**Collected data:**
:::

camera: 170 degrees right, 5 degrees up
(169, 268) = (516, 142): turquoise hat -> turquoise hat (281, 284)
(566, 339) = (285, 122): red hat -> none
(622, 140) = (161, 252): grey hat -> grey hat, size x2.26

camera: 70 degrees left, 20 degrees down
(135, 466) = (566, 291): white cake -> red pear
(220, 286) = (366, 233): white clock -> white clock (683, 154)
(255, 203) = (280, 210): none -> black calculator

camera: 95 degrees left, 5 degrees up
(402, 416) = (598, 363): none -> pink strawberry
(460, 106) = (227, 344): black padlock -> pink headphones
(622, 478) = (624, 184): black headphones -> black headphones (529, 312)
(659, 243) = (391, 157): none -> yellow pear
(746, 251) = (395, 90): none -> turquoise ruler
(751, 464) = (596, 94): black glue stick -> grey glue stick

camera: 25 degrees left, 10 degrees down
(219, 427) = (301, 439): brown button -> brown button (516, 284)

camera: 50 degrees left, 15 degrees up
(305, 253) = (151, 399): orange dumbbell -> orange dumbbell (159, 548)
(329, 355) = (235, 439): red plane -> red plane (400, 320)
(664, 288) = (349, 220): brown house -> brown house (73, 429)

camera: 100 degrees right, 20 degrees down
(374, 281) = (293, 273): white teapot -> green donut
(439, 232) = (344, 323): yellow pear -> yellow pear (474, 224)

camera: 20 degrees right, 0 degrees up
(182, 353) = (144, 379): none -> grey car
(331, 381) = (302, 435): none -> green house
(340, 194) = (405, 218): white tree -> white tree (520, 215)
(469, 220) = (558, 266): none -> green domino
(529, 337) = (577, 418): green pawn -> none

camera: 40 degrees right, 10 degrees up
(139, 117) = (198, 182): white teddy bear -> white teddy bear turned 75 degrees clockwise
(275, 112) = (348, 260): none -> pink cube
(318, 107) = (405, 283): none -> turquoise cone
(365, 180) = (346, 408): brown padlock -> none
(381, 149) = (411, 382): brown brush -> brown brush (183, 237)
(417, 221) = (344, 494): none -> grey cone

:::

Search the entries for the string "headphones". Copy every line that has it.

**ANSWER BOX:**
(460, 106) = (227, 344): black padlock -> pink headphones
(622, 478) = (624, 184): black headphones -> black headphones (529, 312)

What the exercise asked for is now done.